Recorded data:

┌──

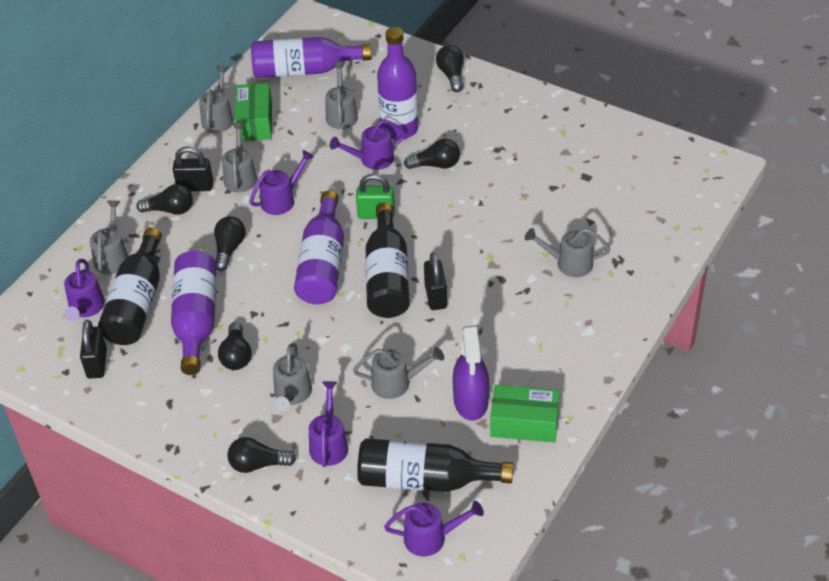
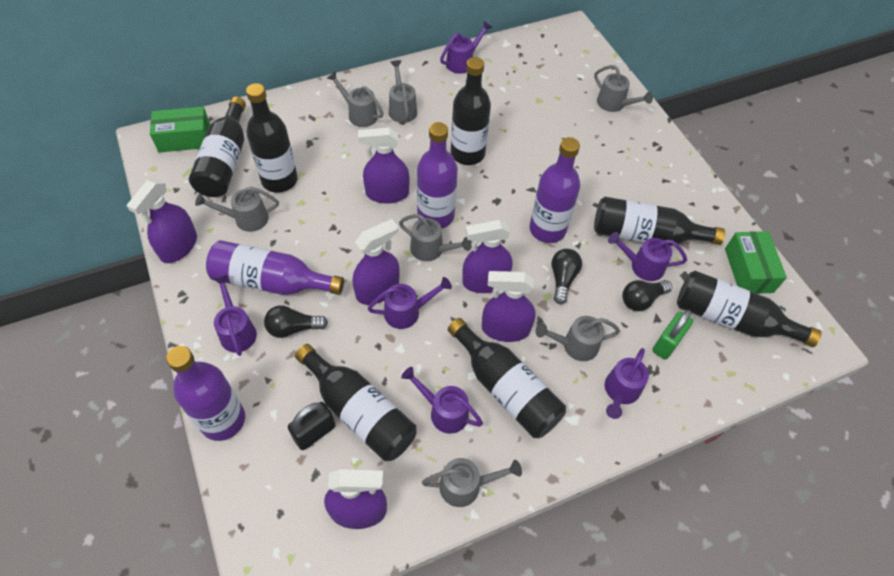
black bottle: 3 -> 7
black light bulb: 6 -> 3
black padlock: 3 -> 1
purple spray bottle: 1 -> 6
purple watering can: 5 -> 6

└──

§ **WHAT IS REQUIRED**
Without the pictures, repeat all the records word for word.

§ **EXPECTED ANSWER**
black bottle: 3 -> 7
black light bulb: 6 -> 3
black padlock: 3 -> 1
purple spray bottle: 1 -> 6
purple watering can: 5 -> 6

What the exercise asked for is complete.